Directions
Return every line of the data that contains the string "none".

++++ Supplied entries

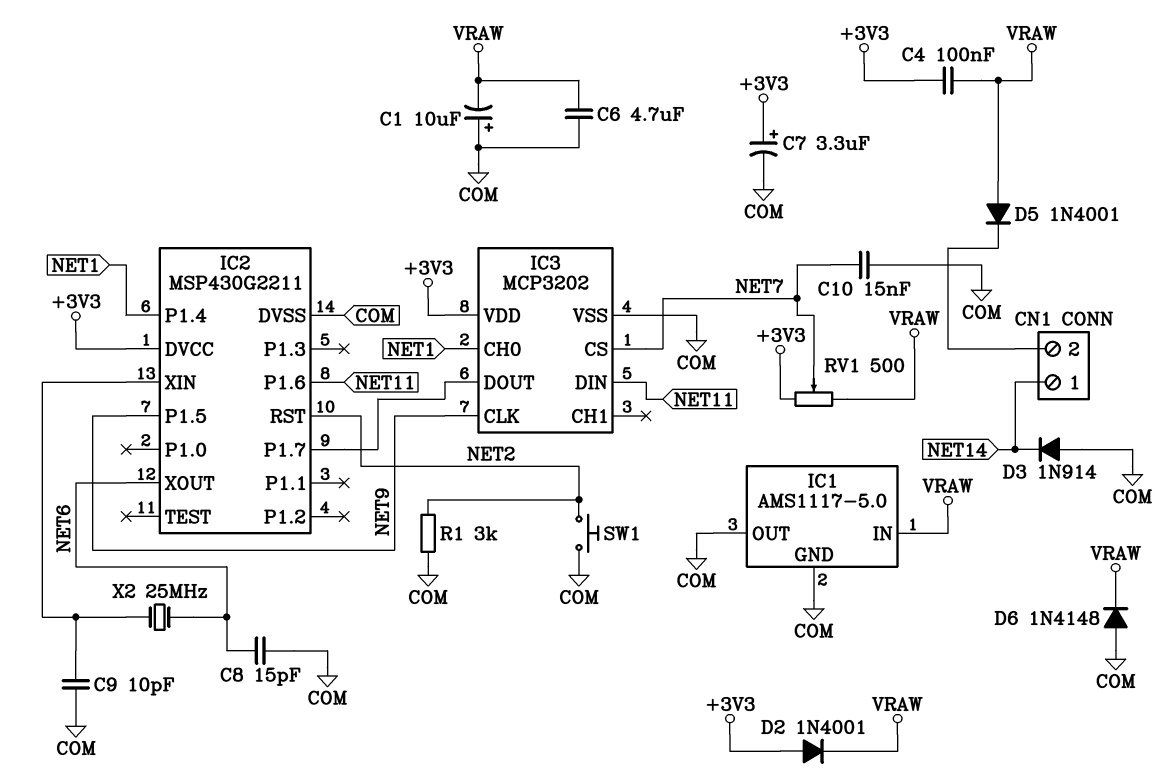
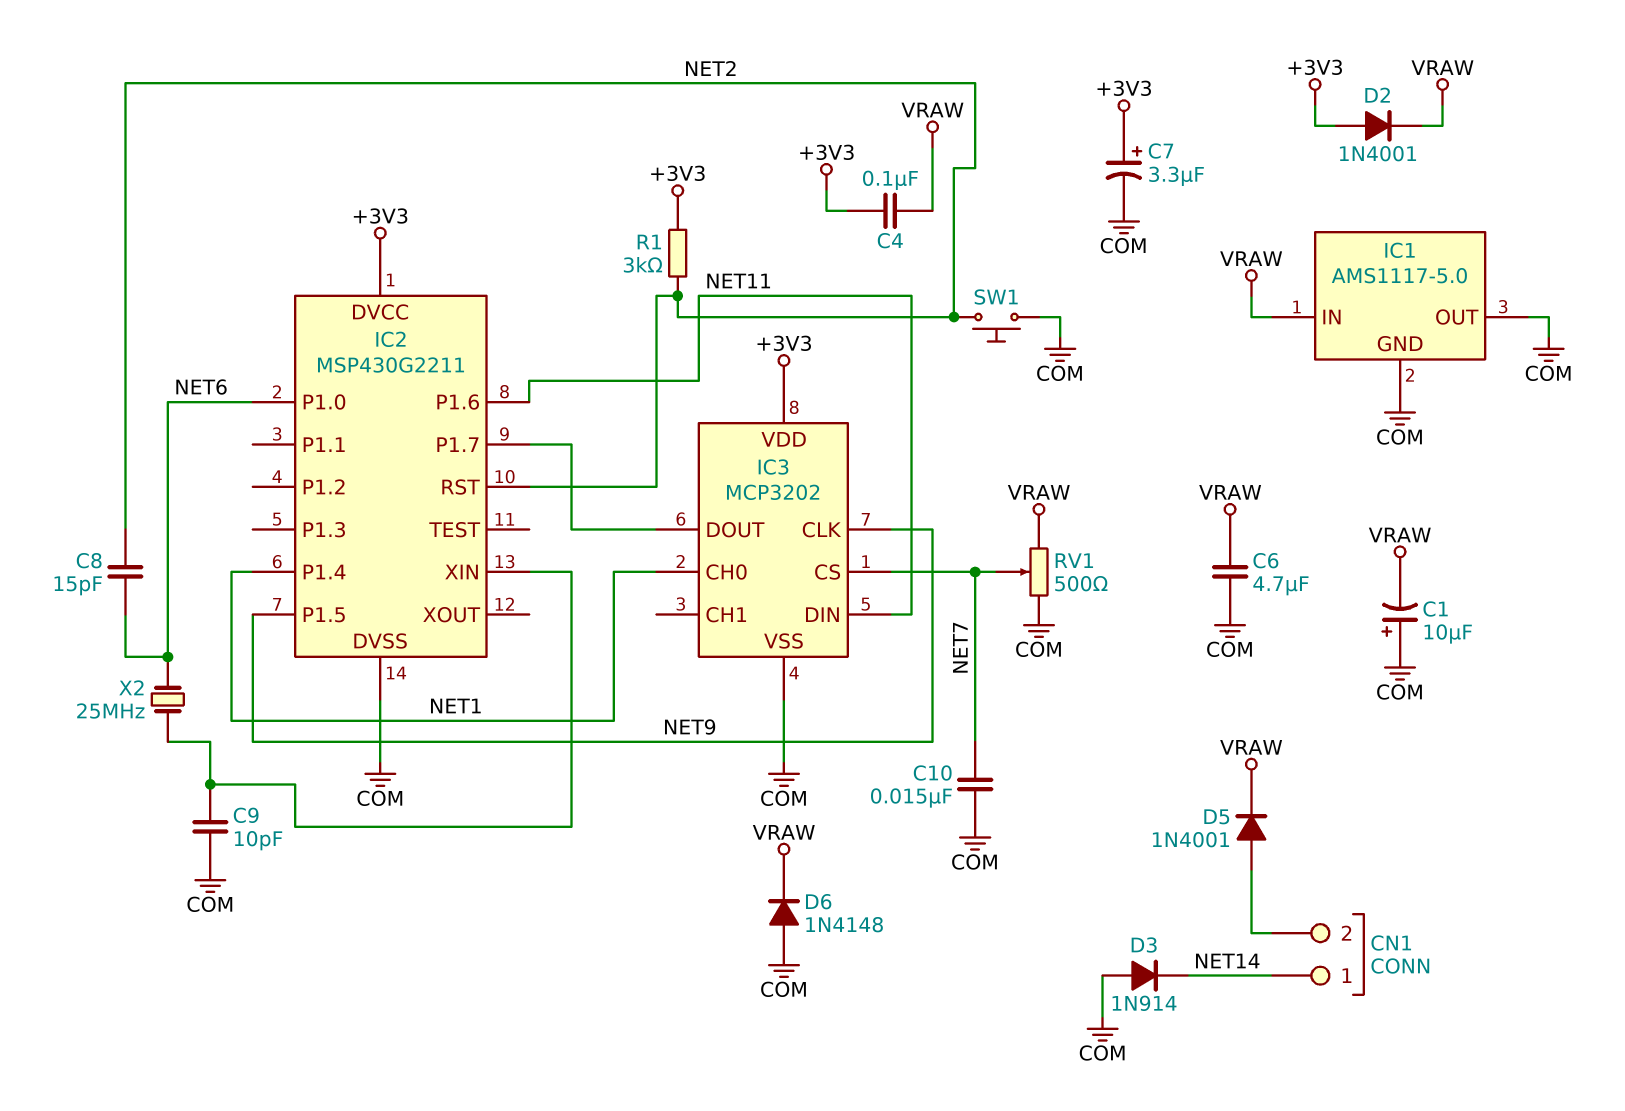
C8: 15pF (COM, NET6) -> 15pF (NET2, NET6)
D5: diode 1N4001 (A VRAW, K CN1/2) -> diode 1N4001 (A CN1/2, K VRAW)
IC2 pin P1.0: none -> NET6
IC2 pin XOUT: NET6 -> none
R1: 3k (COM, NET2) -> 3k (+3V3, NET2)
RV1: 500 (+3V3, VRAW, wiper NET7) -> 500 (COM, VRAW, wiper NET7)

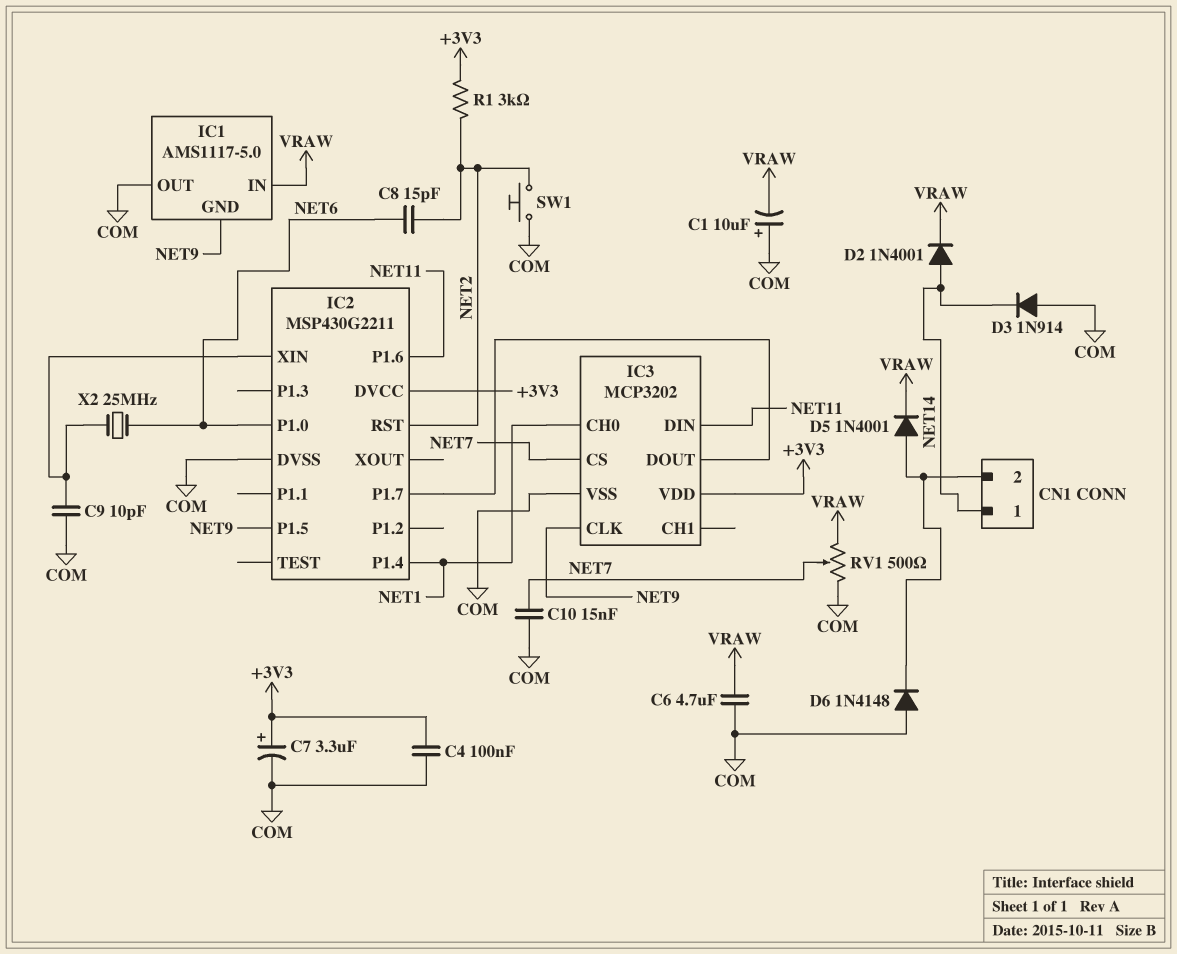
C4: 100nF (+3V3, VRAW) -> 100nF (+3V3, COM)
D2: diode 1N4001 (A +3V3, K VRAW) -> diode 1N4001 (A NET14, K VRAW)
D6: diode 1N4148 (A COM, K VRAW) -> diode 1N4148 (A COM, K CN1/2)
IC1 pin GND: COM -> NET9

++++++++

Result for this task
IC2 pin P1.0: none -> NET6
IC2 pin XOUT: NET6 -> none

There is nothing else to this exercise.